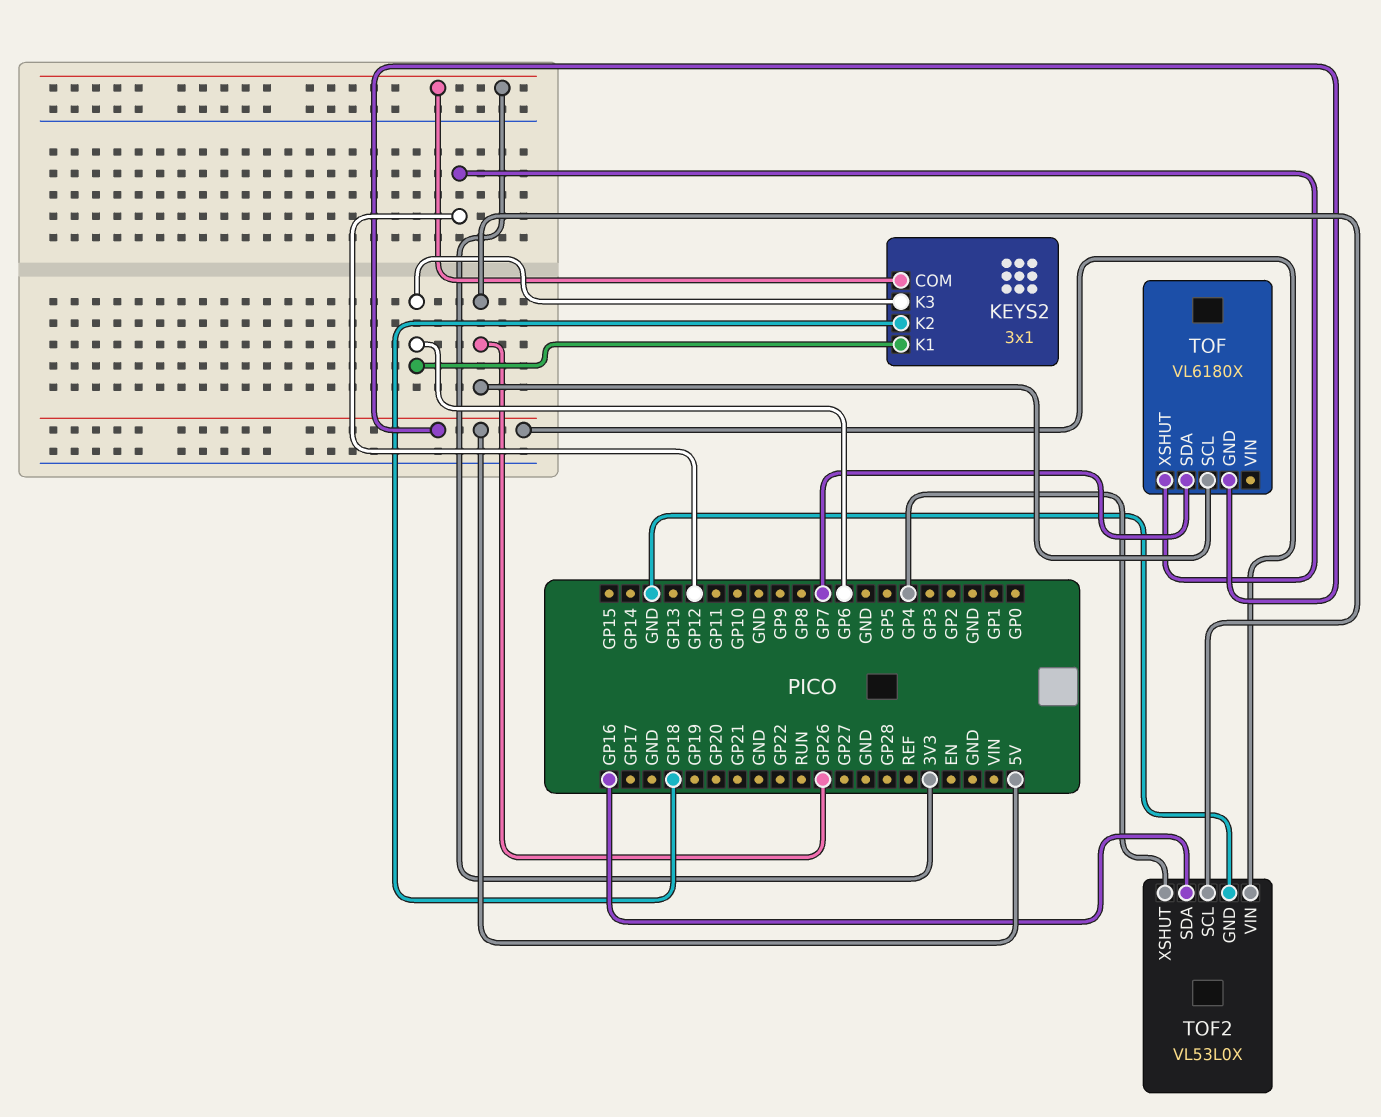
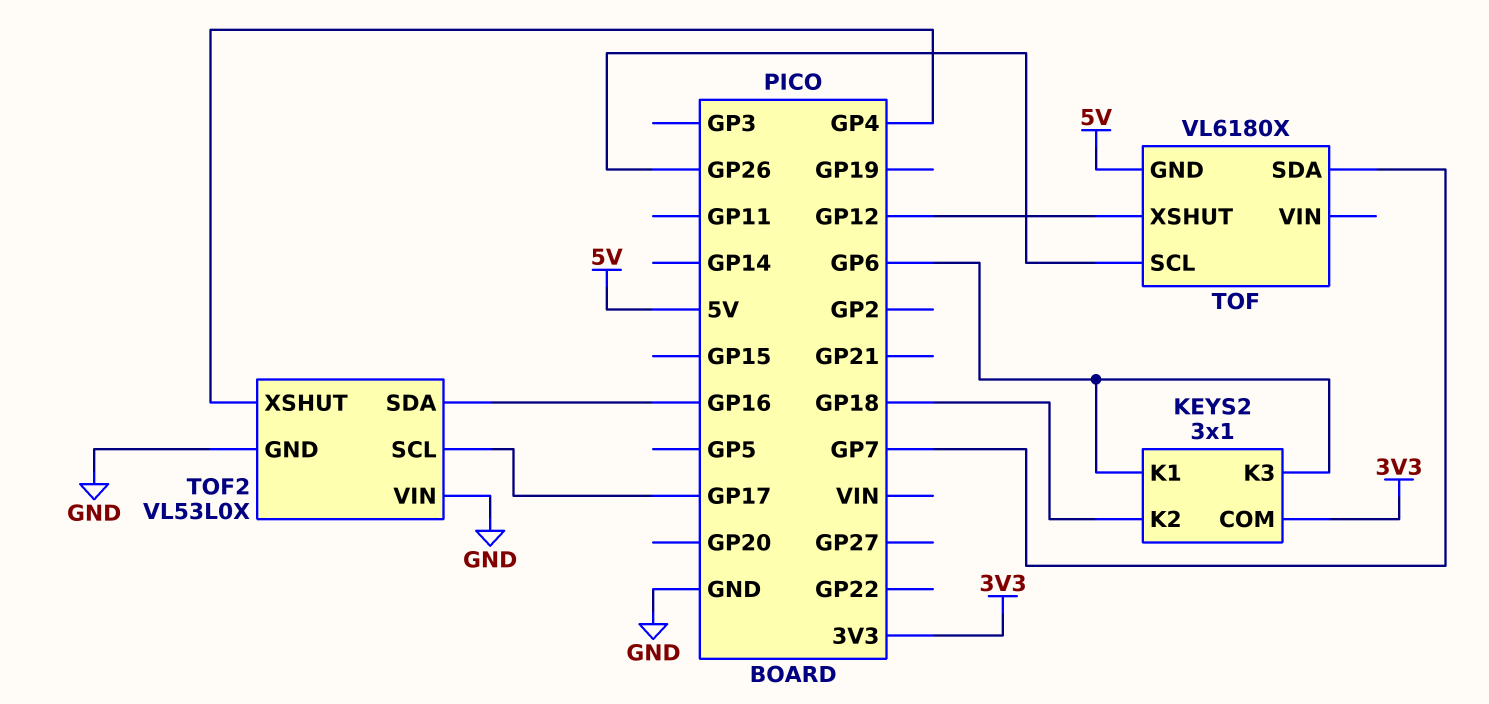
TOF2 pin SCL: GP26 -> GP17
TOF2 pin VIN: 5V -> GND

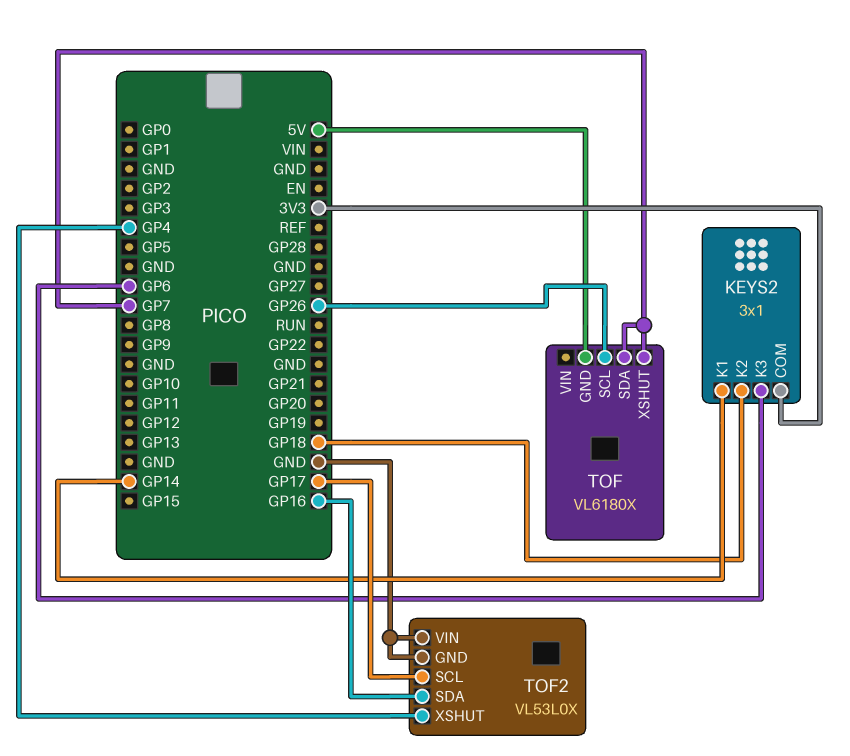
KEYS2 pin K1: GP6 -> GP14
TOF pin XSHUT: GP12 -> GP7

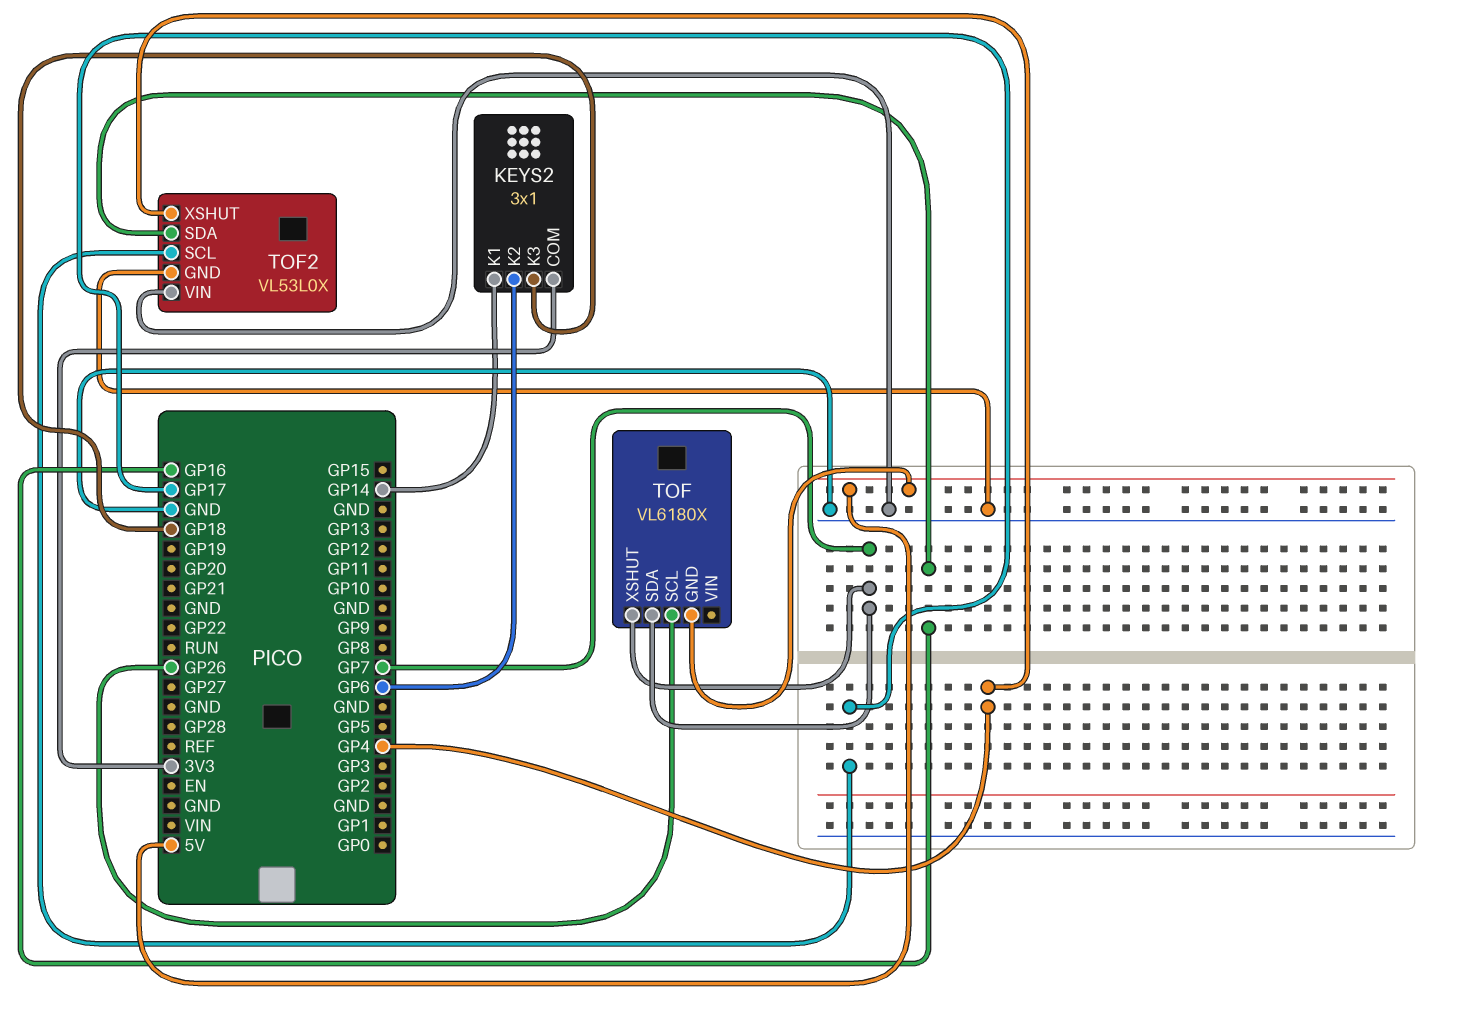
KEYS2 pin K2: GP18 -> GP6
KEYS2 pin K3: GP6 -> GP18

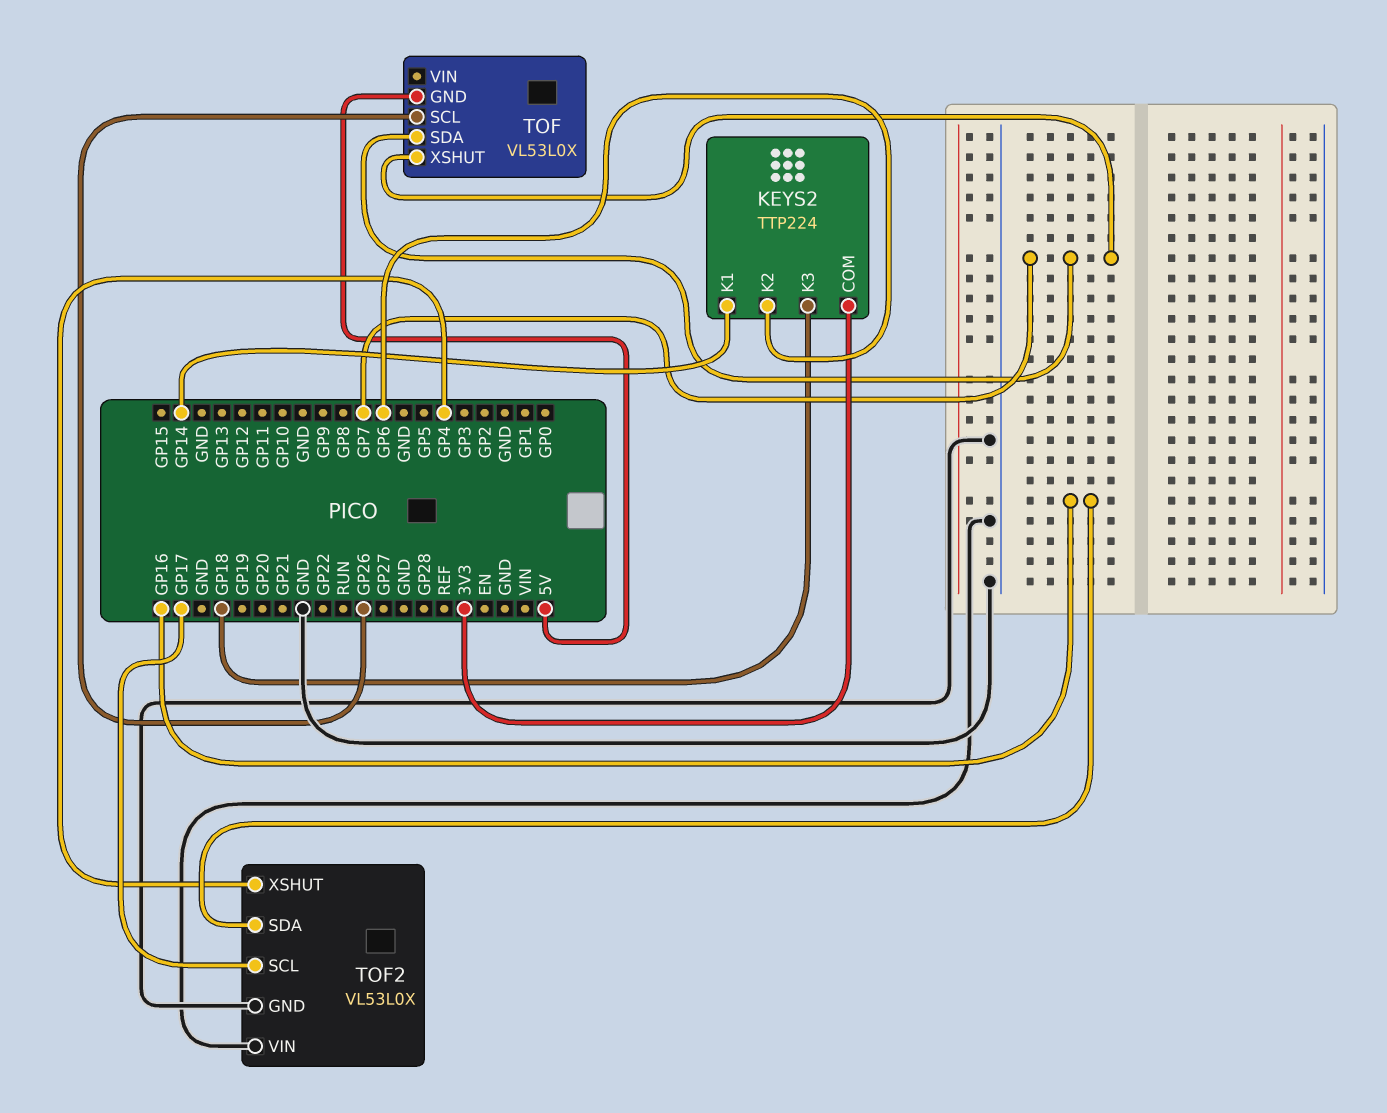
KEYS2: 3x1 -> TTP224
TOF: VL6180X -> VL53L0X

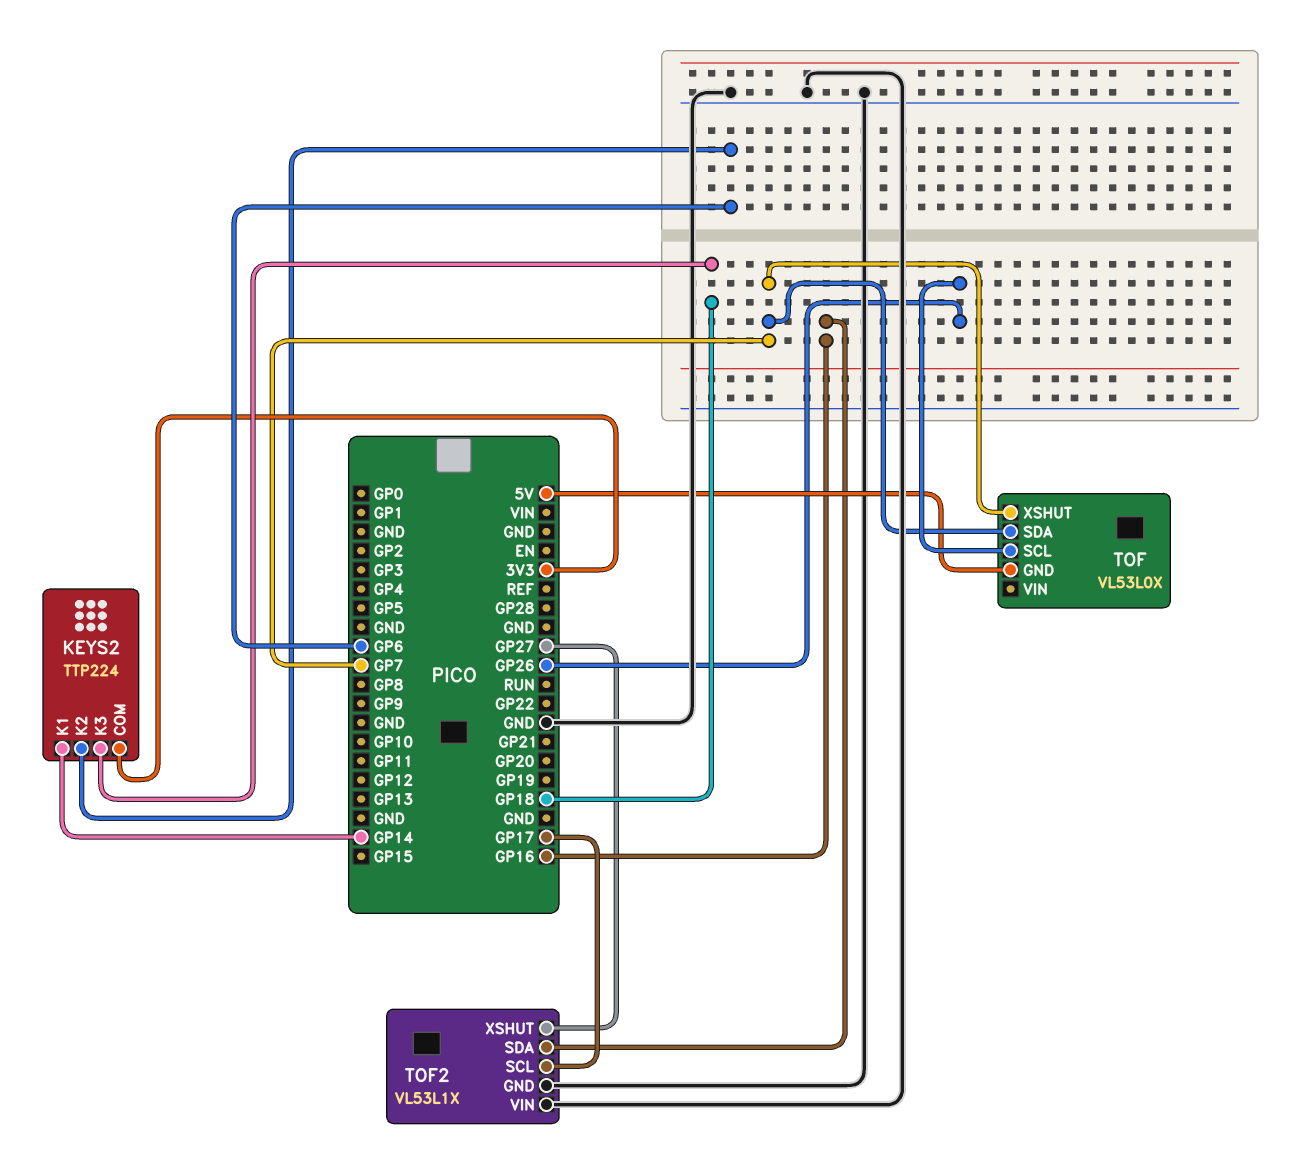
TOF2: VL53L0X -> VL53L1X
TOF2 pin XSHUT: GP4 -> GP27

EXERCISE AIM ->
Reproduce the records above exactly, but only from the line containing "KEYS2 pin K1: GP6 -> GP14" through the last line, both included, and without any pictures.

OUTPUT ->
KEYS2 pin K1: GP6 -> GP14
TOF pin XSHUT: GP12 -> GP7

KEYS2 pin K2: GP18 -> GP6
KEYS2 pin K3: GP6 -> GP18

KEYS2: 3x1 -> TTP224
TOF: VL6180X -> VL53L0X

TOF2: VL53L0X -> VL53L1X
TOF2 pin XSHUT: GP4 -> GP27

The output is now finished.